Everything in the records except the pictures must be copied out exactly.
__________
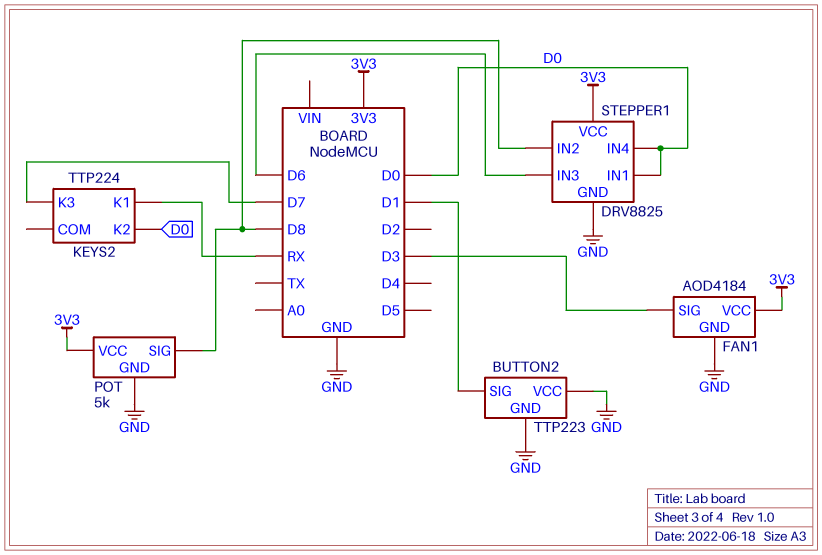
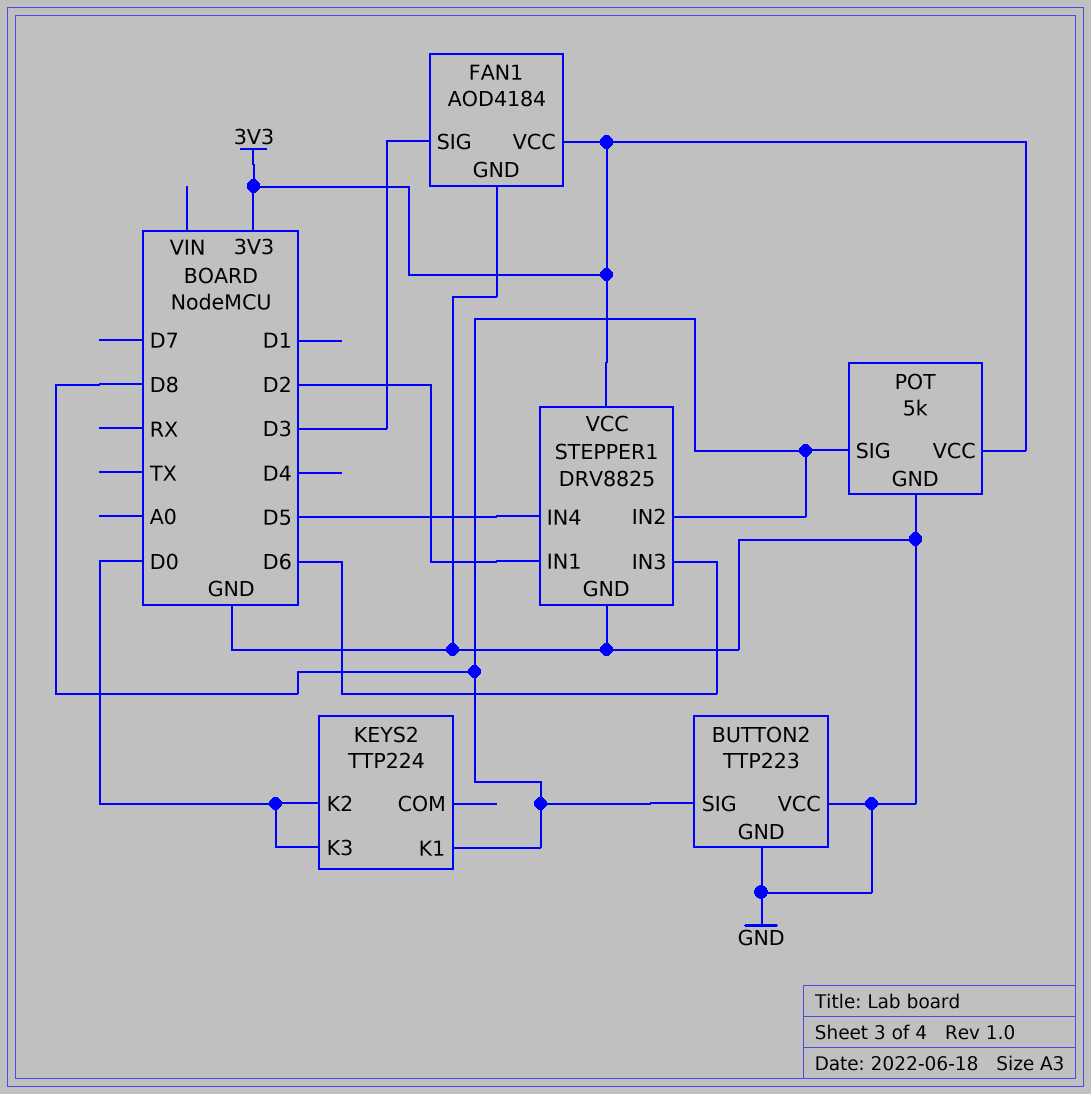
BUTTON2 pin SIG: D1 -> D8
KEYS2 pin K1: RX -> D8
KEYS2 pin K3: D7 -> D0
STEPPER1 pin IN1: D0 -> D2
STEPPER1 pin IN4: D0 -> D5

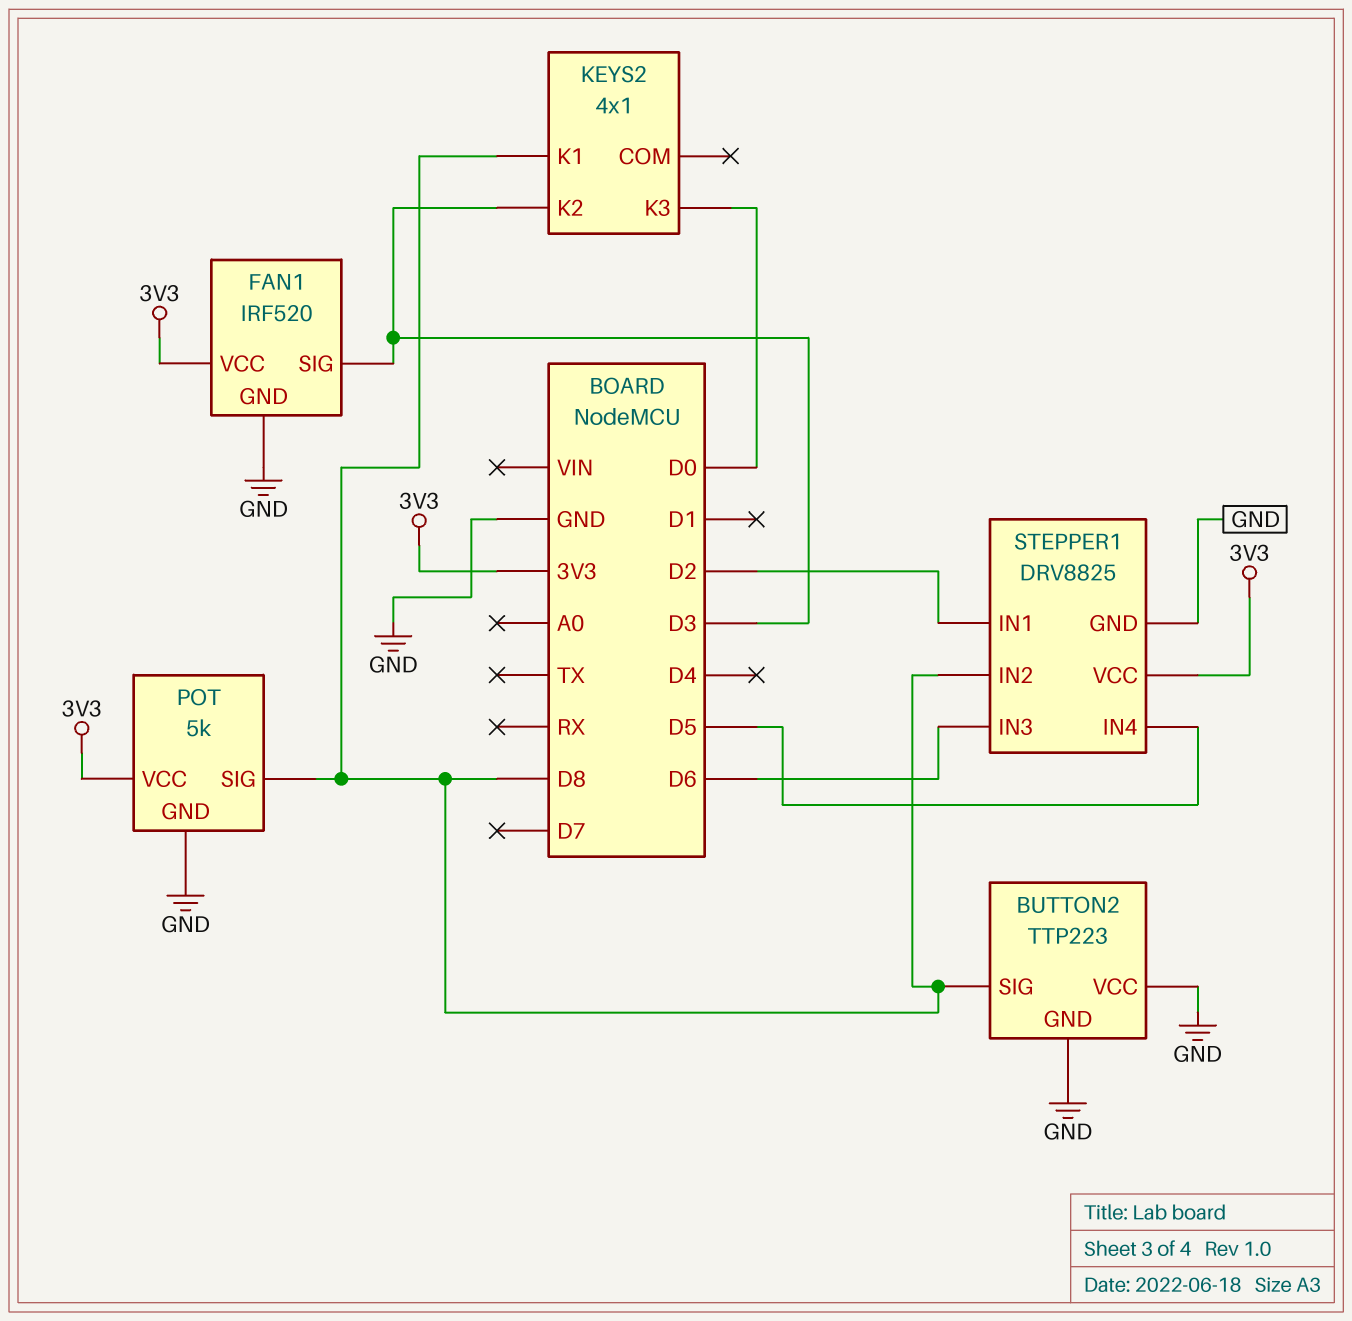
FAN1: AOD4184 -> IRF520
KEYS2: TTP224 -> 4x1
KEYS2 pin K2: D0 -> D3

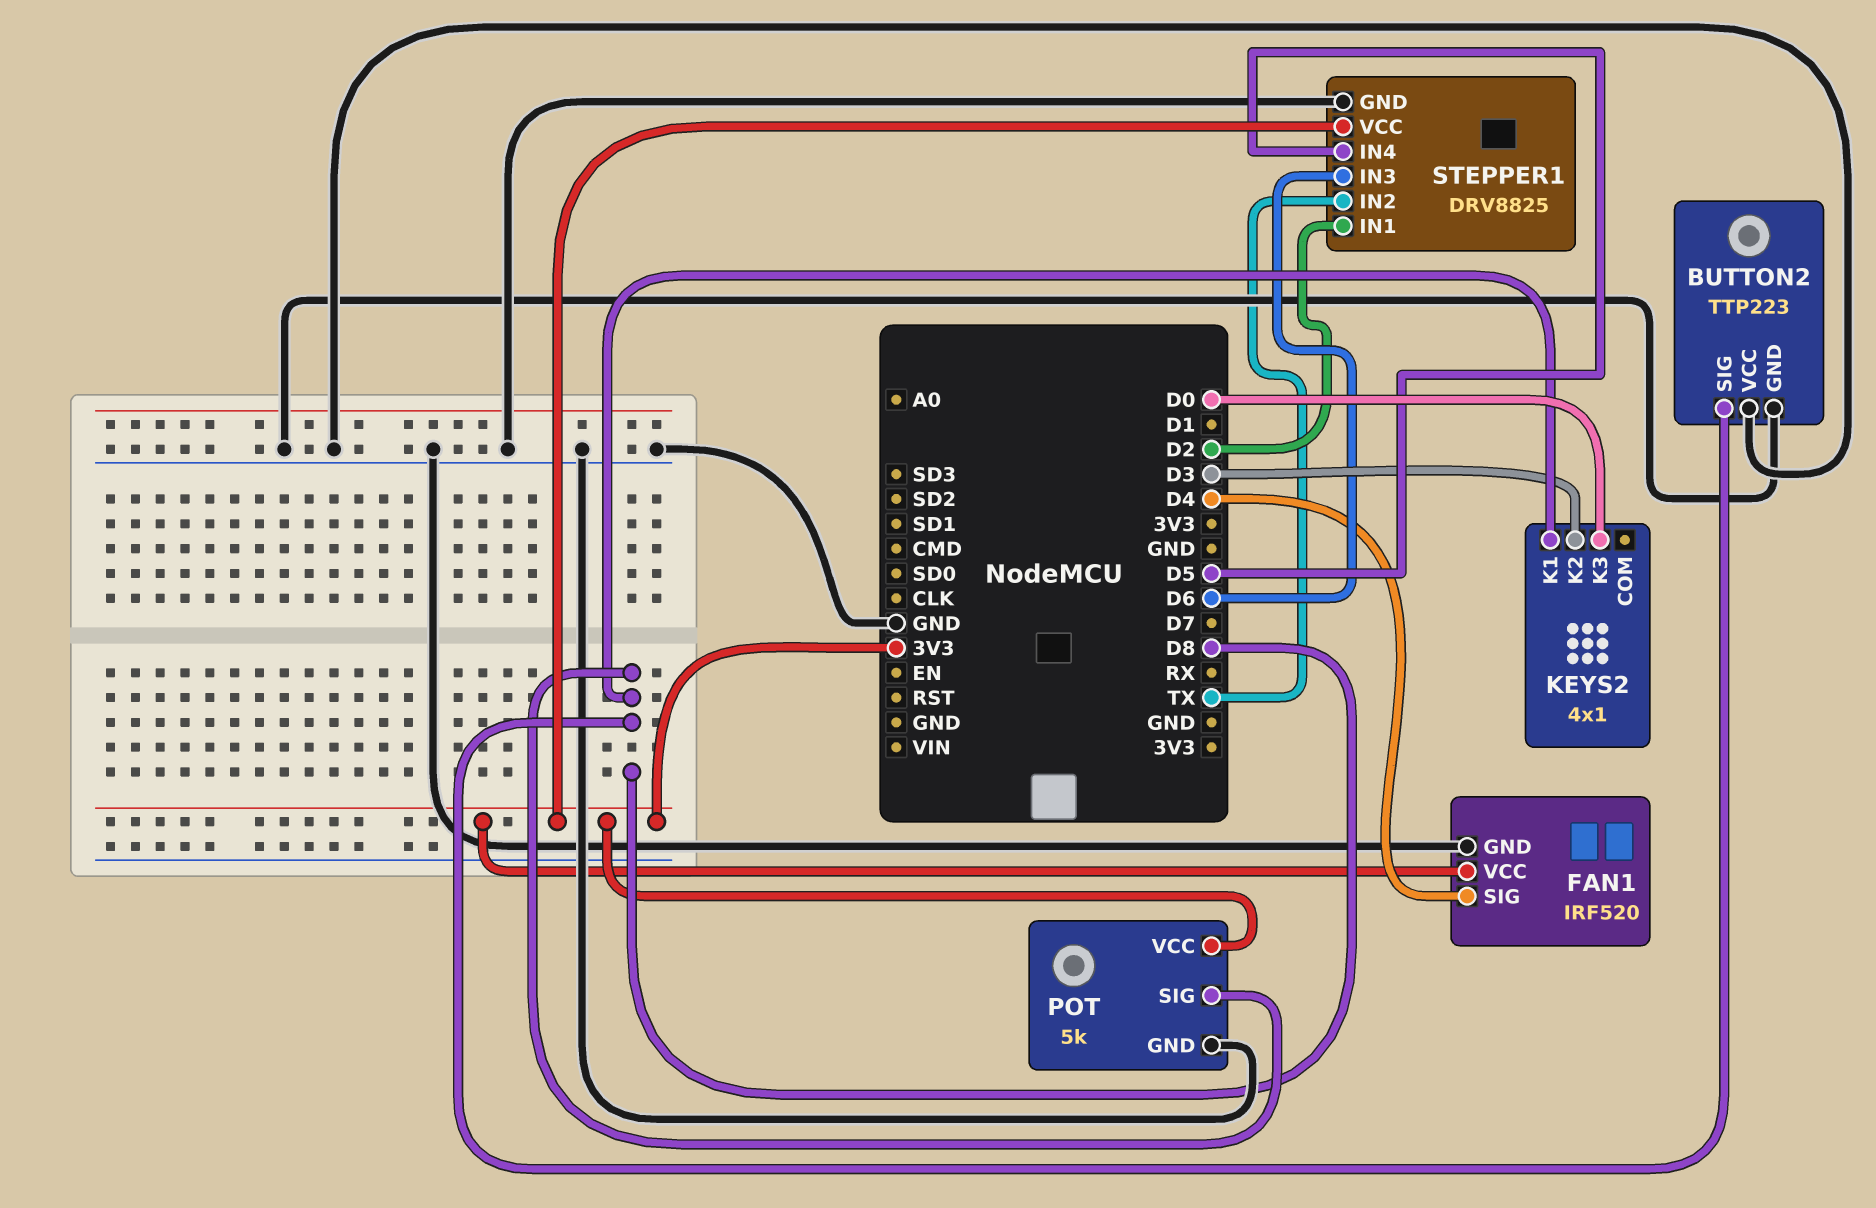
FAN1 pin SIG: D3 -> D4
STEPPER1 pin IN2: D8 -> TX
__________
• _Finished task_
BUTTON2 pin SIG: D1 -> D8
KEYS2 pin K1: RX -> D8
KEYS2 pin K3: D7 -> D0
STEPPER1 pin IN1: D0 -> D2
STEPPER1 pin IN4: D0 -> D5

FAN1: AOD4184 -> IRF520
KEYS2: TTP224 -> 4x1
KEYS2 pin K2: D0 -> D3

FAN1 pin SIG: D3 -> D4
STEPPER1 pin IN2: D8 -> TX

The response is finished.